**Stored data**
------------------------------------------------

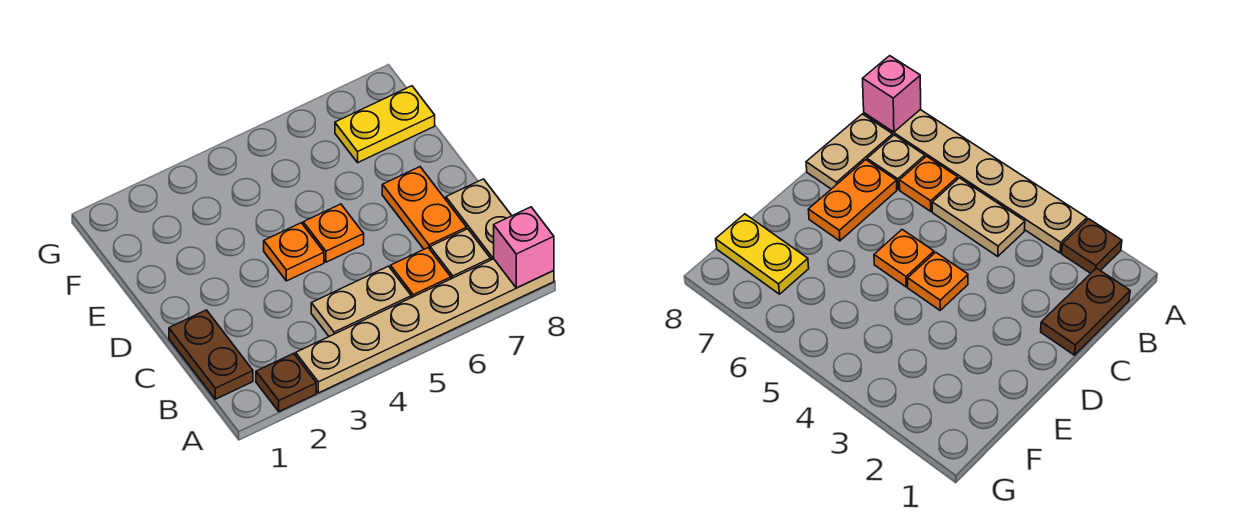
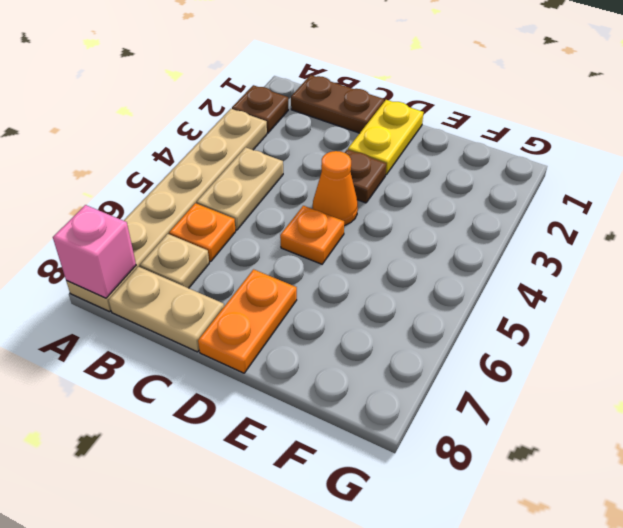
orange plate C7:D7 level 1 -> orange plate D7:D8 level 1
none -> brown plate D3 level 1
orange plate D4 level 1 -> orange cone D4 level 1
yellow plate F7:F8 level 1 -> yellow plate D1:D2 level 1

------------------------------------------------

**Exercise goal**
Retype the listing exactly. Pictures do not belong in the copy.

**Completed exercise**
orange plate C7:D7 level 1 -> orange plate D7:D8 level 1
none -> brown plate D3 level 1
orange plate D4 level 1 -> orange cone D4 level 1
yellow plate F7:F8 level 1 -> yellow plate D1:D2 level 1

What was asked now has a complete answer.